De opgave:
Schrijf de vermeldingen woordelijk over, te beginnen bij de regel met "Beijing: 9:29 -> 9:31" en stoppend na de regel met "Turin: 07:29 -> 07:39". Laat de afbeeldingen daarbij weg.

De invoer:
┌────────

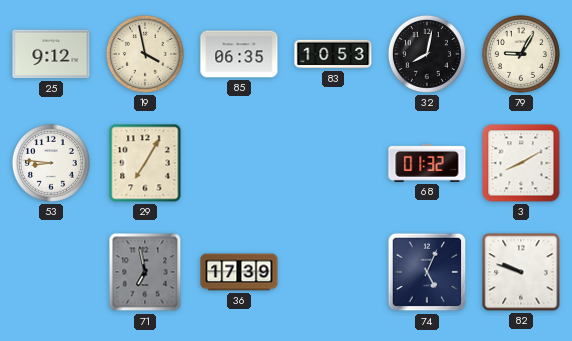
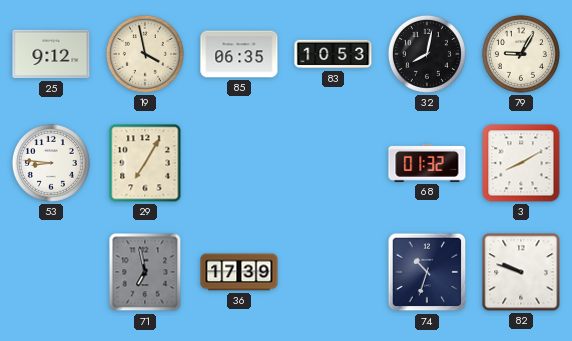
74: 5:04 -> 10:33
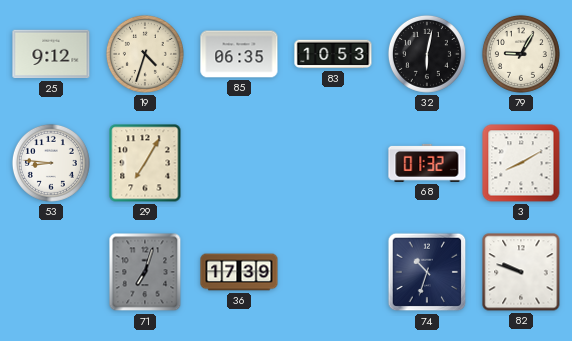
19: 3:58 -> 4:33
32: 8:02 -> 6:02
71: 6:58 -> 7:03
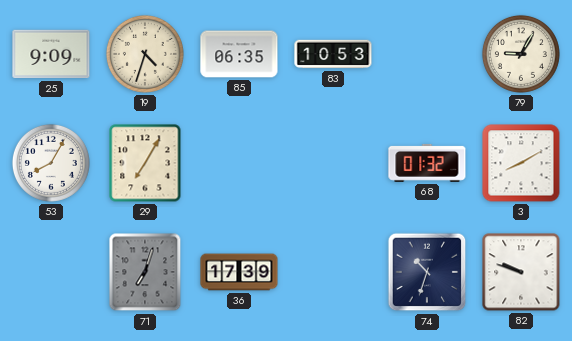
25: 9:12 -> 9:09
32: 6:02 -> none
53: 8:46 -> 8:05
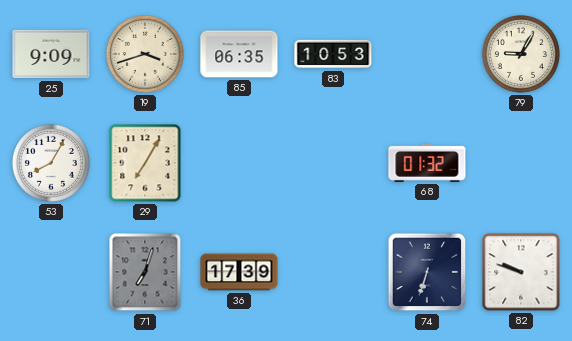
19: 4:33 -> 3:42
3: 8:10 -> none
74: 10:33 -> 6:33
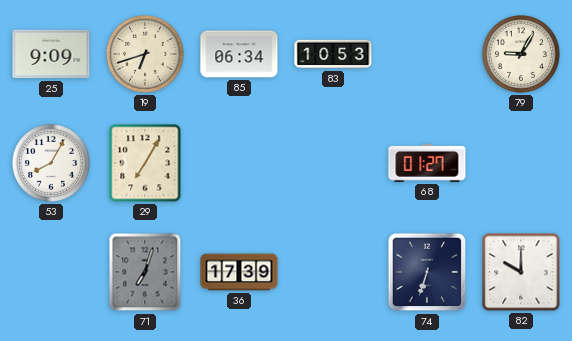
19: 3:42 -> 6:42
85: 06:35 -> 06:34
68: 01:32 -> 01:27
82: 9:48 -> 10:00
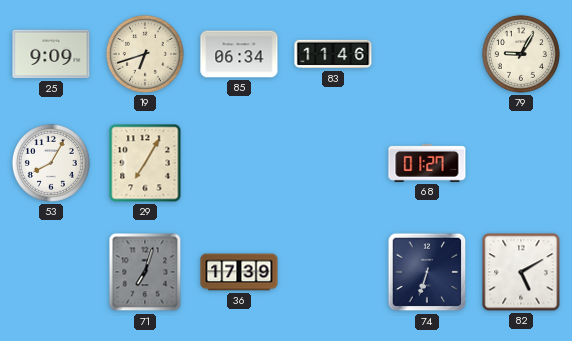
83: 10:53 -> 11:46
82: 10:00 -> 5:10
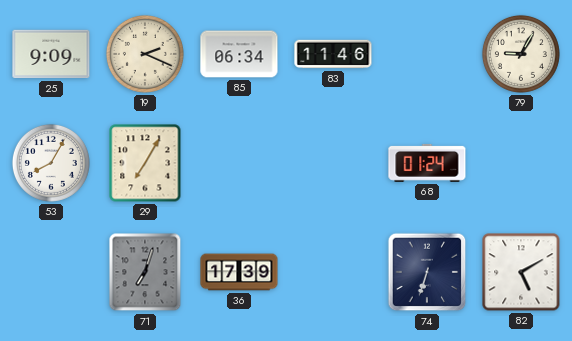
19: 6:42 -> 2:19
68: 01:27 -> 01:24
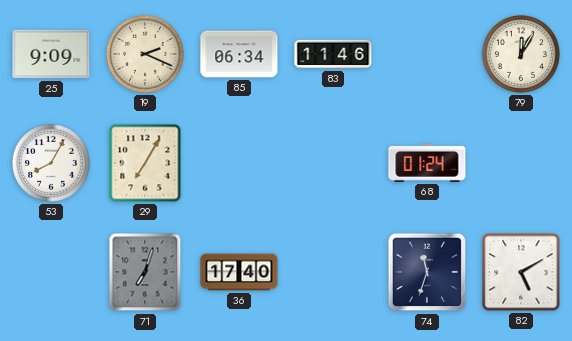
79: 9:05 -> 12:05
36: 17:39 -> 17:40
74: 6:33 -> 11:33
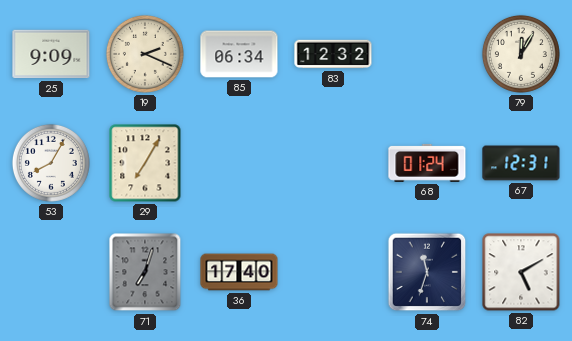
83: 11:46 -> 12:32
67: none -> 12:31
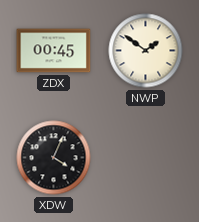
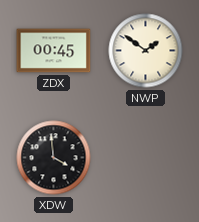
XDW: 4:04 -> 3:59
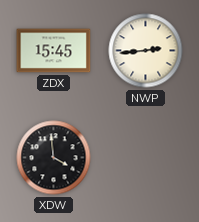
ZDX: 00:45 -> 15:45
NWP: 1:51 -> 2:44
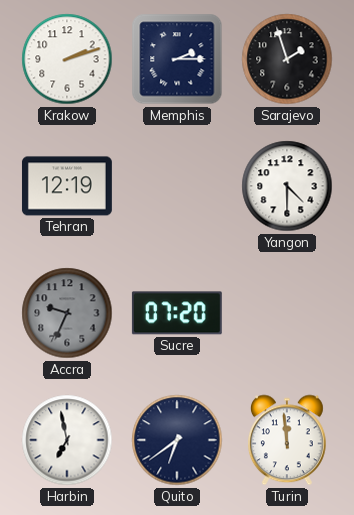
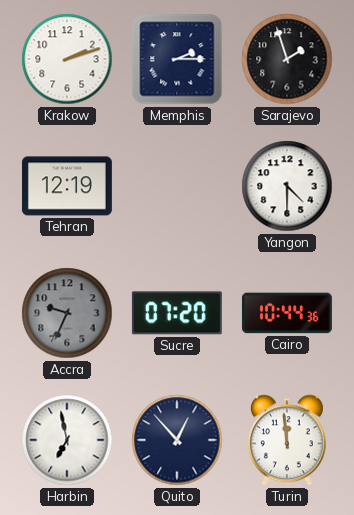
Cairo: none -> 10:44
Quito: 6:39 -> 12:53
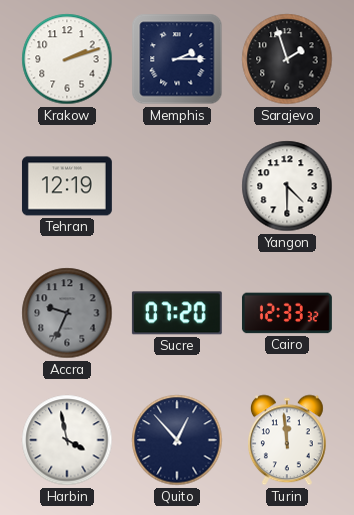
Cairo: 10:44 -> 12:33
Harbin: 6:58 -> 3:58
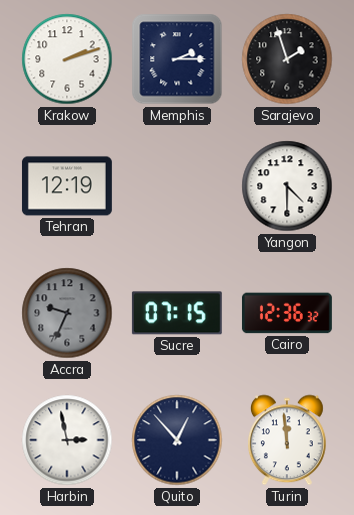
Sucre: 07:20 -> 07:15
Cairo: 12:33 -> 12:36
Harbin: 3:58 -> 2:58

└────────
┌────────

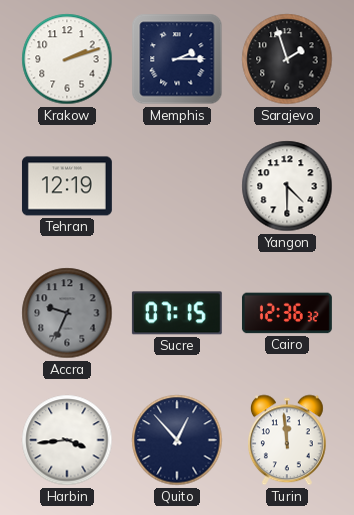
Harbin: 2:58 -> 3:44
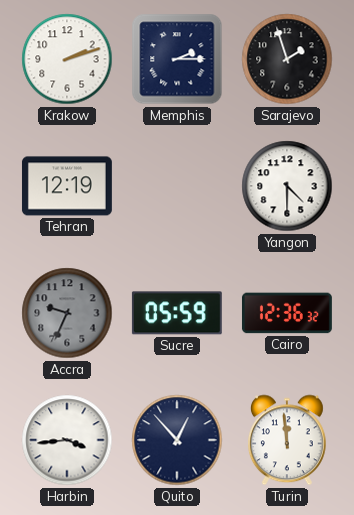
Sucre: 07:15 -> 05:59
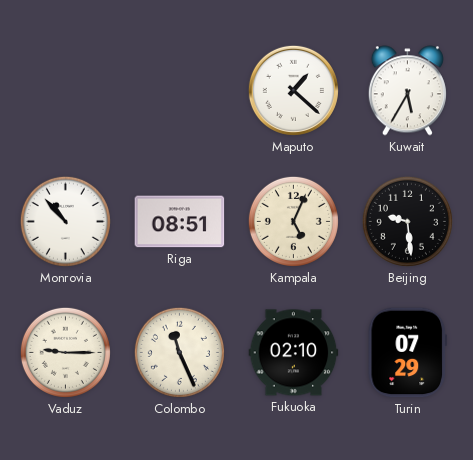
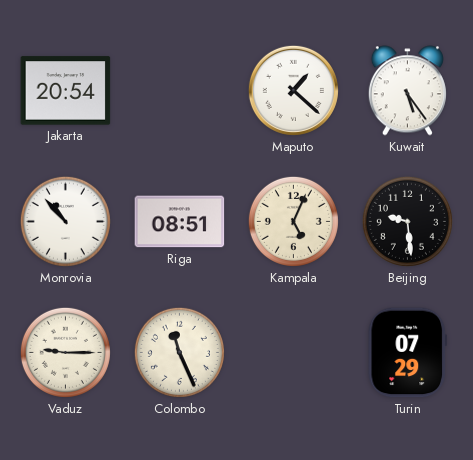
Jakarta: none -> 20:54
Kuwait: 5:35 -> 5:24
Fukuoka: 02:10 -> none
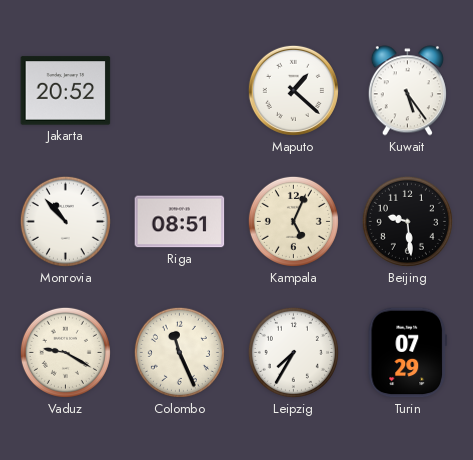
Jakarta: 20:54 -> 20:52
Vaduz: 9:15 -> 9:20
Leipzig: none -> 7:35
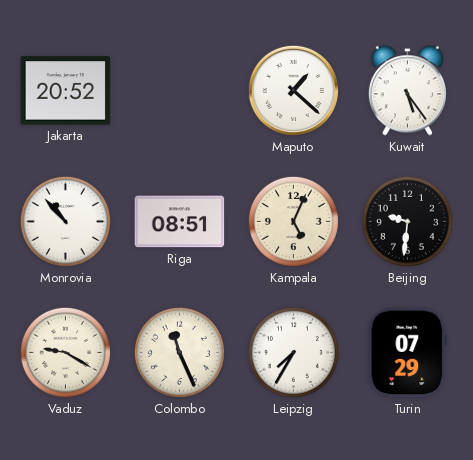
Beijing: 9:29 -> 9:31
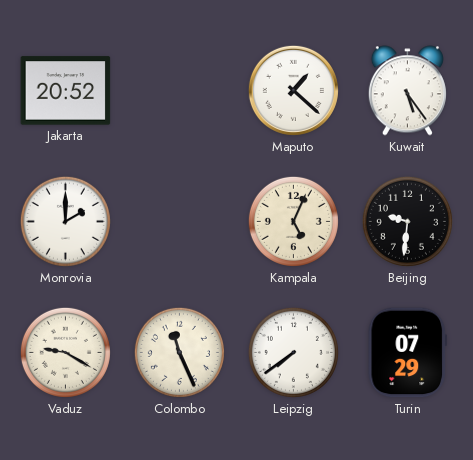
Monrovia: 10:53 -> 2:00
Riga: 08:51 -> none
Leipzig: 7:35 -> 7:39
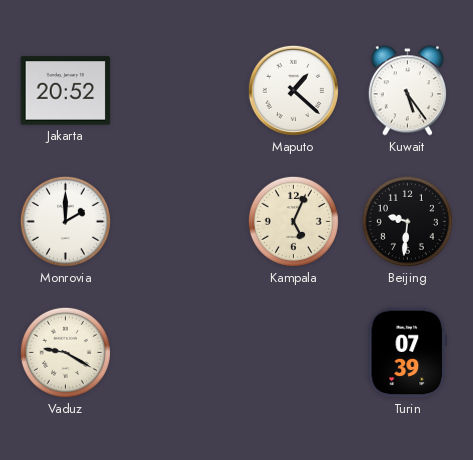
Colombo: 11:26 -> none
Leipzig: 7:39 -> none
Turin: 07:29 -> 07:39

└────────

Uitvoer hieronder:
Beijing: 9:29 -> 9:31
Monrovia: 10:53 -> 2:00
Riga: 08:51 -> none
Leipzig: 7:35 -> 7:39
Colombo: 11:26 -> none
Leipzig: 7:39 -> none
Turin: 07:29 -> 07:39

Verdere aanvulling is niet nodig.